TASK TO CARRY OUT:
Every line from the one with "none -> pink slope H3:I6 level 1 top H" to the final line of the listing below should be repeated exactly, and only those.
----- EXERCISE DATA
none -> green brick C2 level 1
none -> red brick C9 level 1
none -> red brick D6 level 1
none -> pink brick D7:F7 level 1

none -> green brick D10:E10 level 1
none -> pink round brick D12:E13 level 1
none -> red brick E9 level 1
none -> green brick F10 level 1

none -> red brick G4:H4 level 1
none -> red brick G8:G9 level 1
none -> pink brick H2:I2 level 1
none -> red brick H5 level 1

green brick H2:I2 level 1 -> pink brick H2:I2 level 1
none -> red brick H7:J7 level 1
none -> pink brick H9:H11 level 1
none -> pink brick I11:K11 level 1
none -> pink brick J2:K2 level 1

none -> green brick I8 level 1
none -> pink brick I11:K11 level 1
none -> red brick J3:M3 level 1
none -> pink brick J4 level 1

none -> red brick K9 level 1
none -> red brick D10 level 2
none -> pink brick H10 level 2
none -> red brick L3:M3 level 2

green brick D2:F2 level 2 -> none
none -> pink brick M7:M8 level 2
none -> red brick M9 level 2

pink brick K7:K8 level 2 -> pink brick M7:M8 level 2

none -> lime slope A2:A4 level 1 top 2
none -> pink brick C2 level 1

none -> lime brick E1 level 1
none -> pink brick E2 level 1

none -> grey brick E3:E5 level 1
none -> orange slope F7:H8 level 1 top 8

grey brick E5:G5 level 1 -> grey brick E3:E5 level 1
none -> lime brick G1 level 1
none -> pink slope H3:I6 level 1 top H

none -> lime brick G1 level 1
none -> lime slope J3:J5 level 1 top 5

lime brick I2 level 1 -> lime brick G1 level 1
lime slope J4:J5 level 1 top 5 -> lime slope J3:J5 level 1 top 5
----------
WRITTEN SOLUTION:
none -> pink slope H3:I6 level 1 top H

none -> lime brick G1 level 1
none -> lime slope J3:J5 level 1 top 5

lime brick I2 level 1 -> lime brick G1 level 1
lime slope J4:J5 level 1 top 5 -> lime slope J3:J5 level 1 top 5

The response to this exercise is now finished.